----- DATA PROVIDED
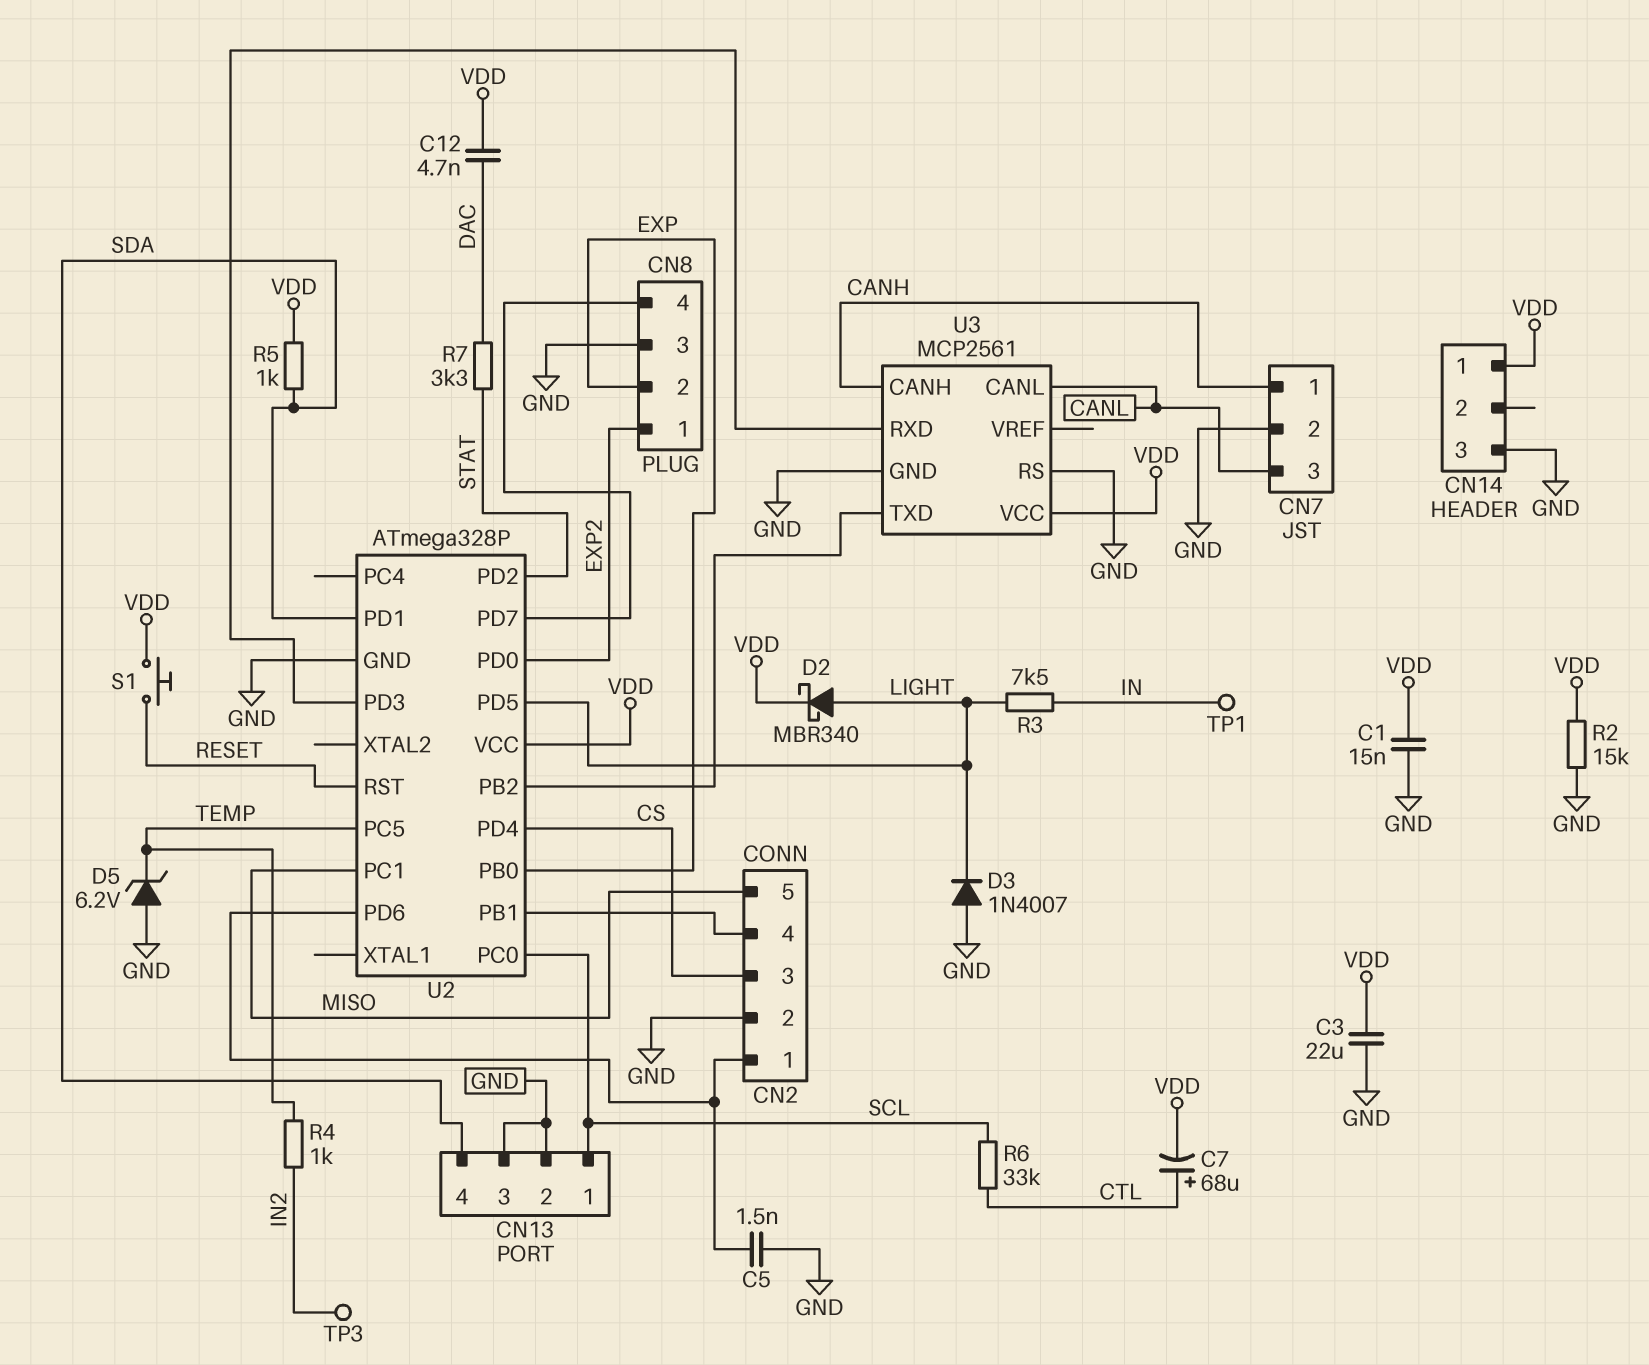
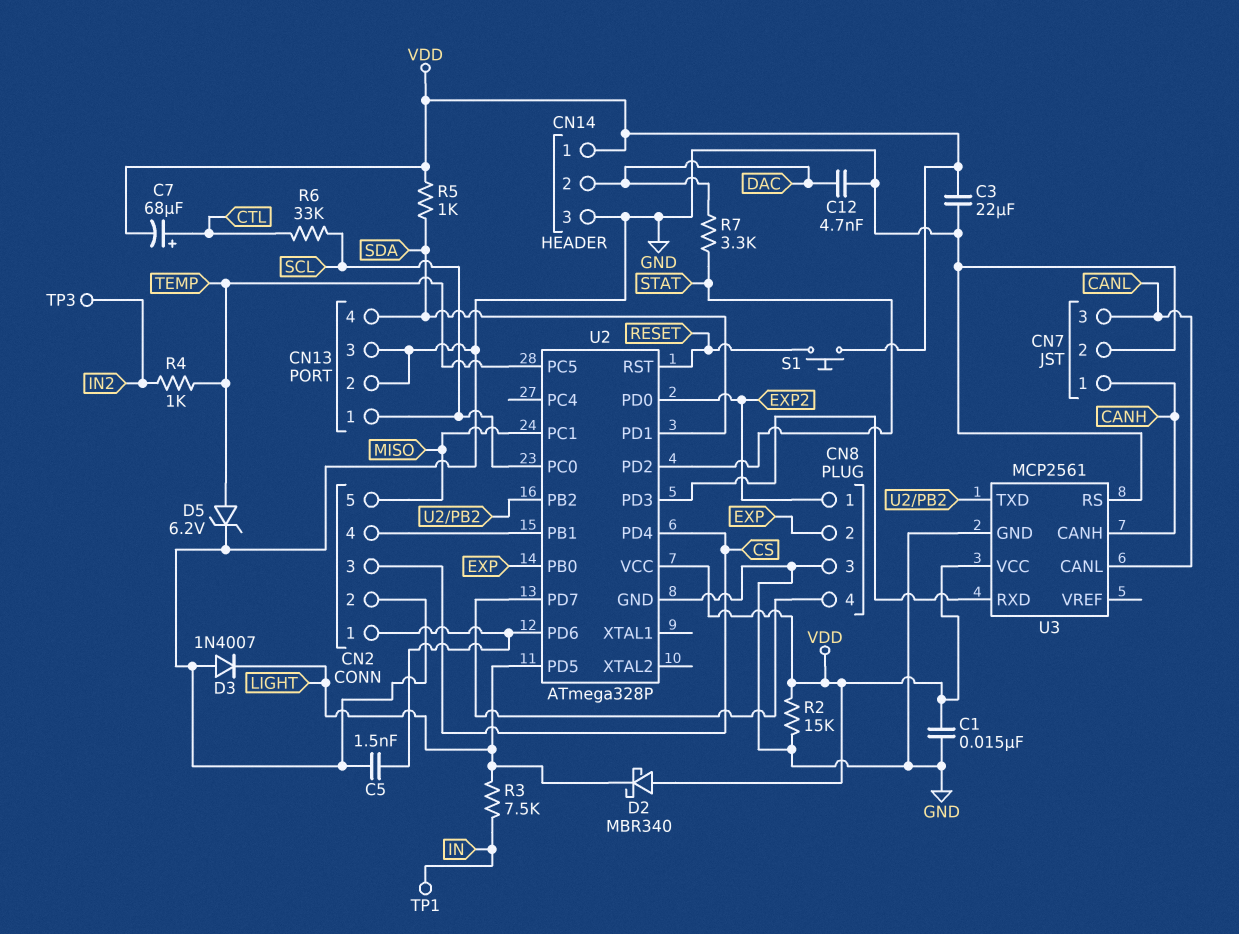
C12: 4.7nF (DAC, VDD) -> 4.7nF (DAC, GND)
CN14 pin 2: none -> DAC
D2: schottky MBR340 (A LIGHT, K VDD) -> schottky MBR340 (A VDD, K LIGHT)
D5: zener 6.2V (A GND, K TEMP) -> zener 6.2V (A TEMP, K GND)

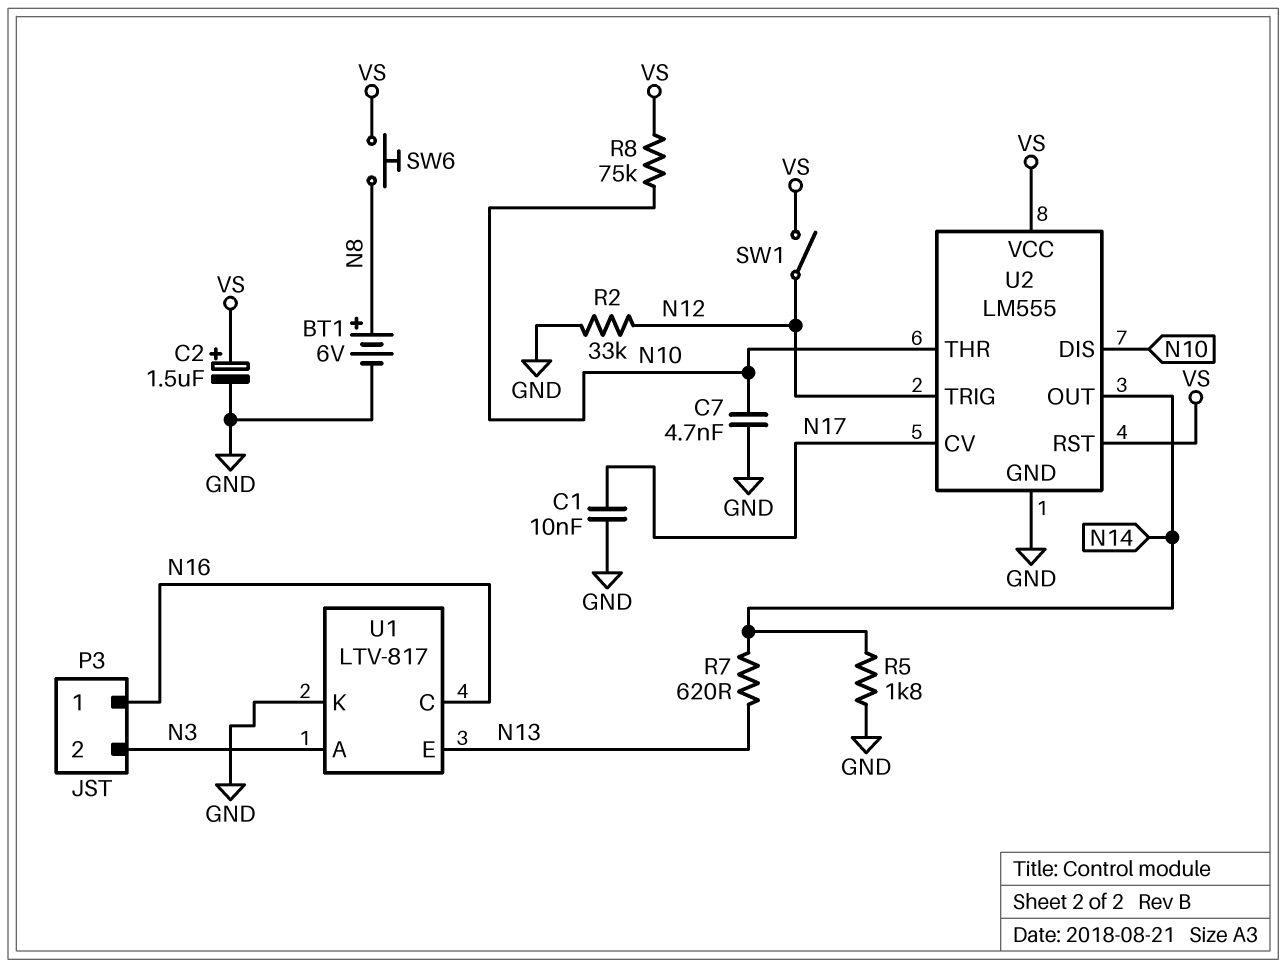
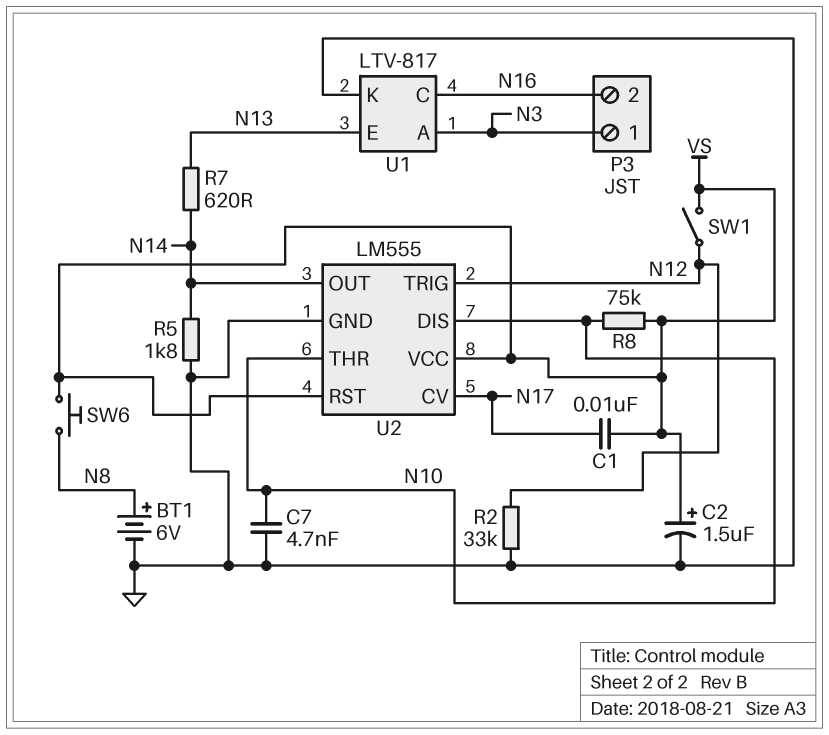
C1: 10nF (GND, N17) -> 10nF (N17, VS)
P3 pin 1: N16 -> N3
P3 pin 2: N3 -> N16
----------
TASK TO CARRY OUT => Each line from the one holding "D2: schottky MBR340" through the last line of the records above must be duplicated exactly, and pictures must not be.

SOLUTION TO THE PROBLEM =>
D2: schottky MBR340 (A LIGHT, K VDD) -> schottky MBR340 (A VDD, K LIGHT)
D5: zener 6.2V (A GND, K TEMP) -> zener 6.2V (A TEMP, K GND)

C1: 10nF (GND, N17) -> 10nF (N17, VS)
P3 pin 1: N16 -> N3
P3 pin 2: N3 -> N16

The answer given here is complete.